For each line of the listing that holds "none", show the full line.
EXTRACTED ENTRIES Start Marker
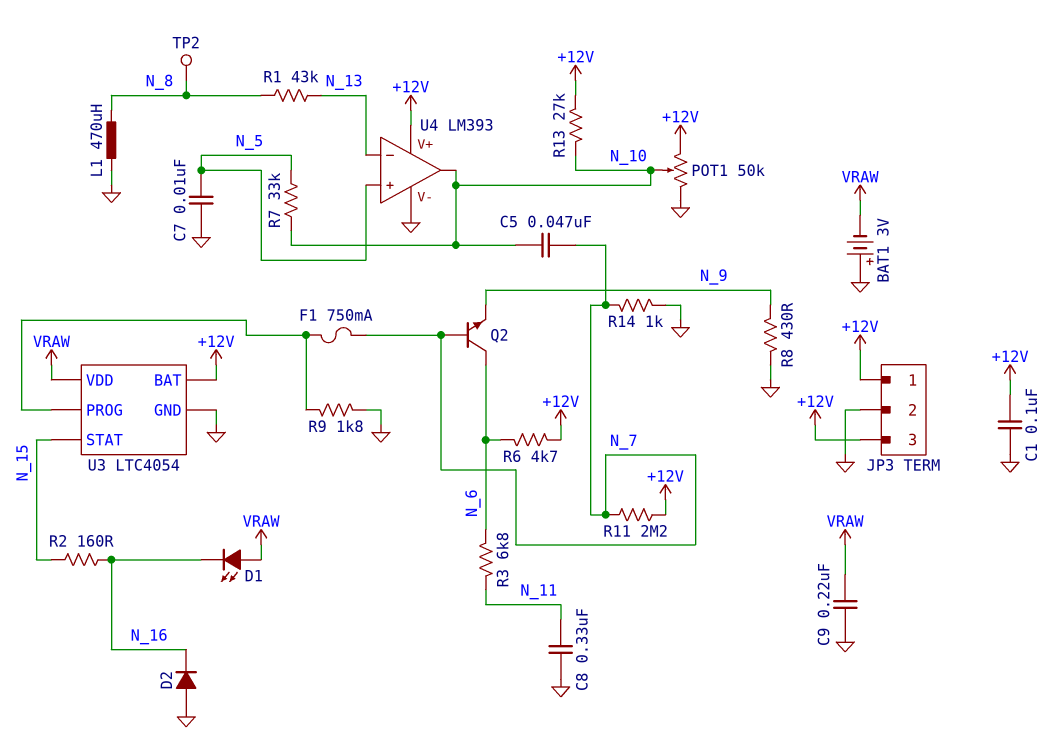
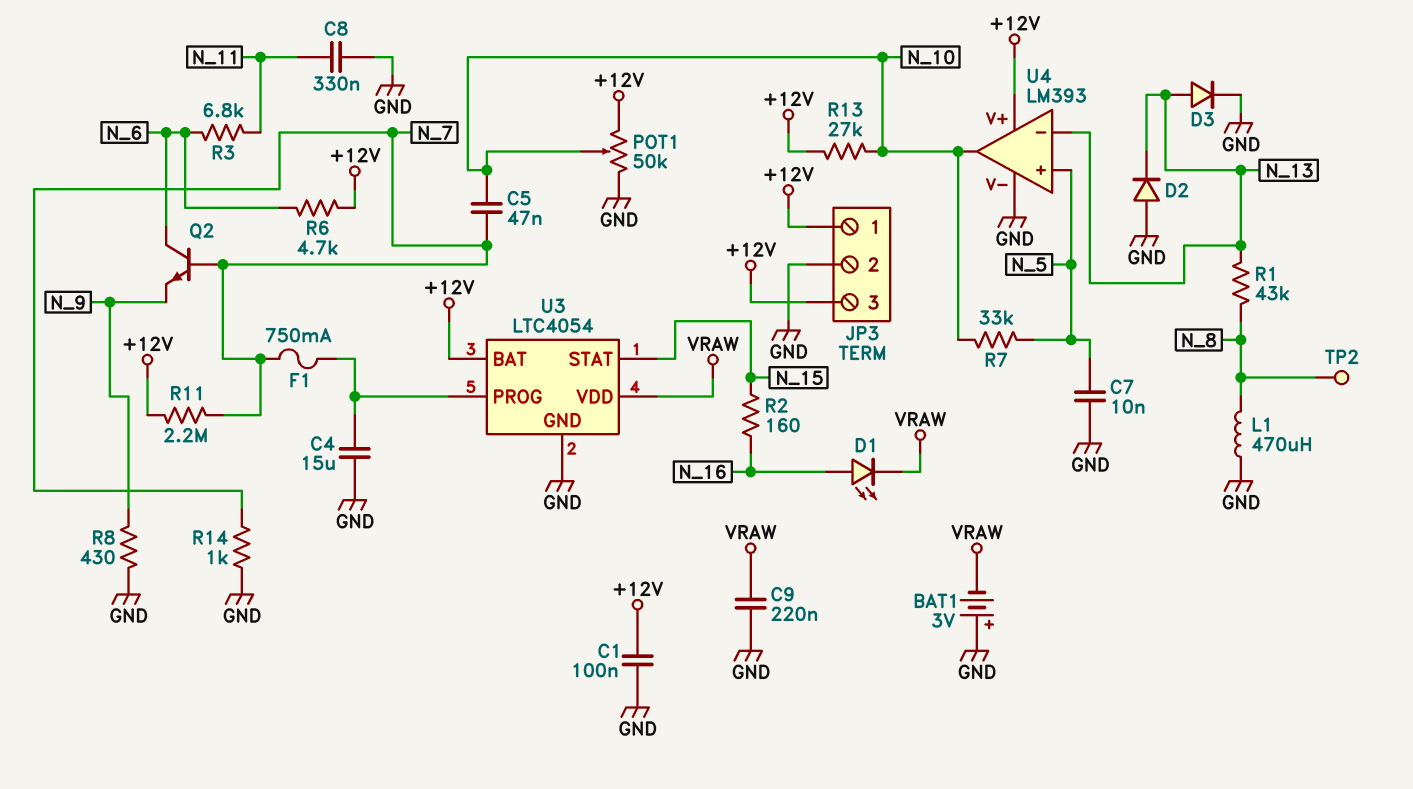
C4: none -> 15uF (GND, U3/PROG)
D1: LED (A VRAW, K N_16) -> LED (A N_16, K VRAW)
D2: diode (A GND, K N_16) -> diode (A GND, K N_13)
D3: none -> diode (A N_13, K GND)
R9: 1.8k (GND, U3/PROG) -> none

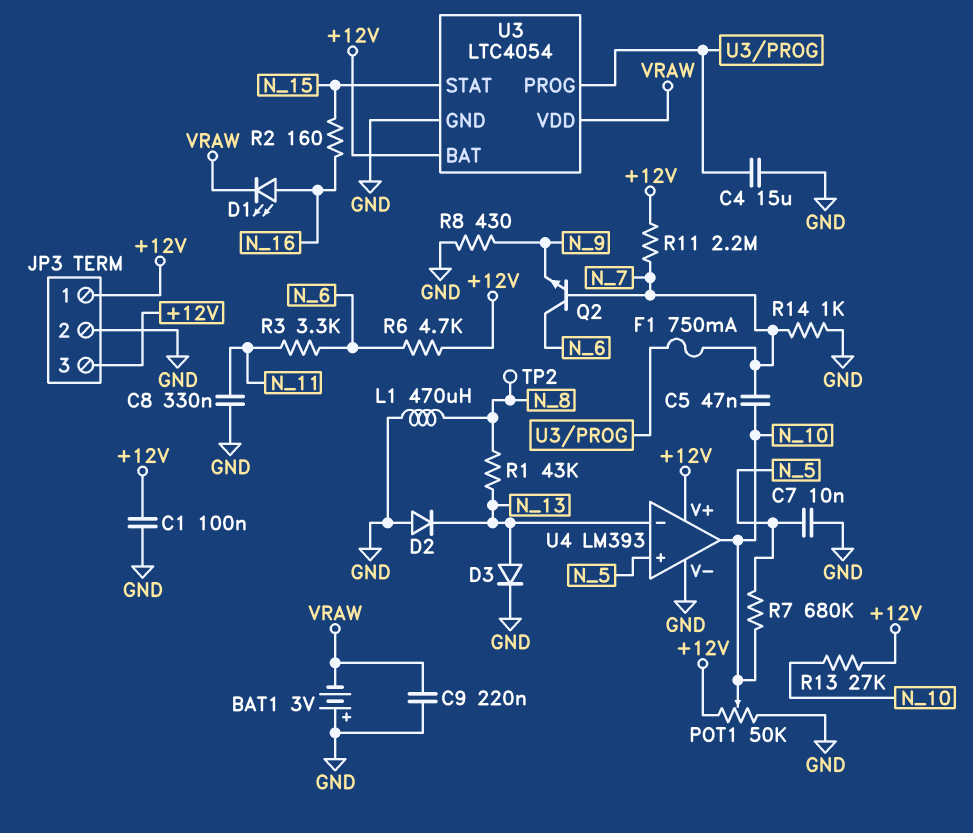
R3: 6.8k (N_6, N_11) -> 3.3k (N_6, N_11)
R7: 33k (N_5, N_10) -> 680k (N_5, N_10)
EXTRACTED ENTRIES End Marker
EXTRACTED ENTRIES Start Marker
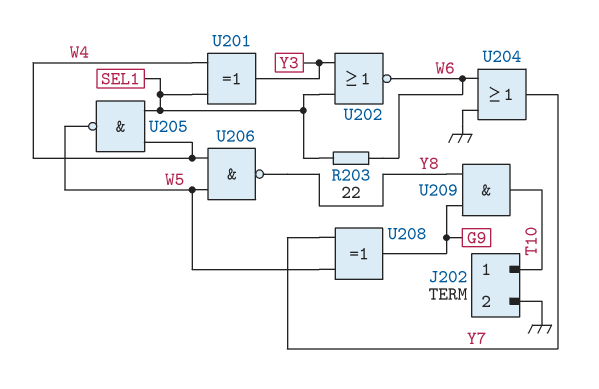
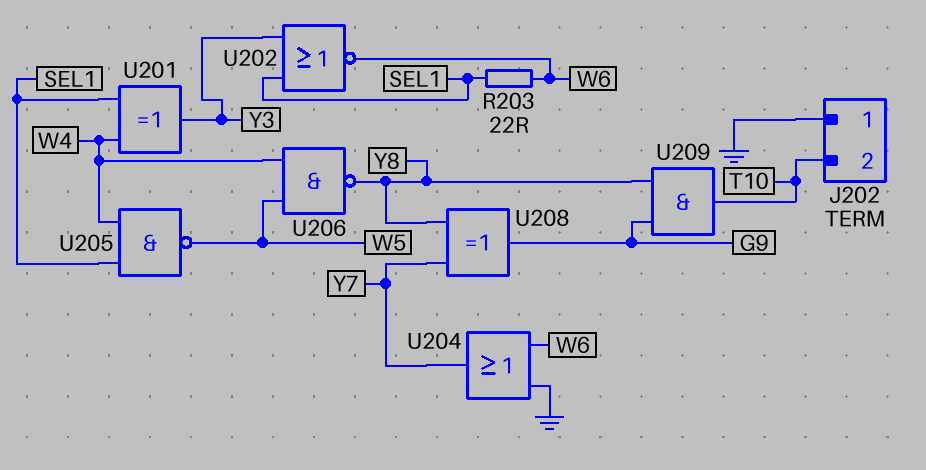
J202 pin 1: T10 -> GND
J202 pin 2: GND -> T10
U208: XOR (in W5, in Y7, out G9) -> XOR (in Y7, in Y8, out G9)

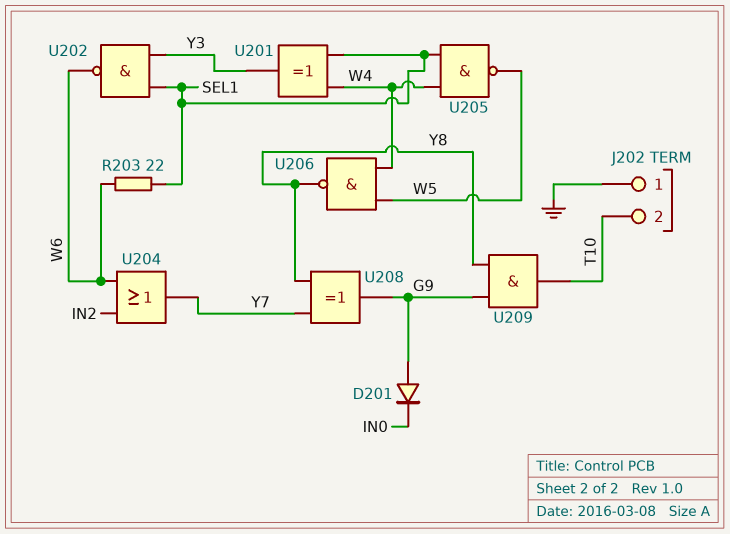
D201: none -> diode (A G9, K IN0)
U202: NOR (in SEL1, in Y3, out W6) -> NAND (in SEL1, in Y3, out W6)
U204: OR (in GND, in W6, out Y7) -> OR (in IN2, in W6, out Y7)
EXTRACTED ENTRIES End Marker
#### ANSWER SECTION:
C4: none -> 15uF (GND, U3/PROG)
D3: none -> diode (A N_13, K GND)
R9: 1.8k (GND, U3/PROG) -> none
D201: none -> diode (A G9, K IN0)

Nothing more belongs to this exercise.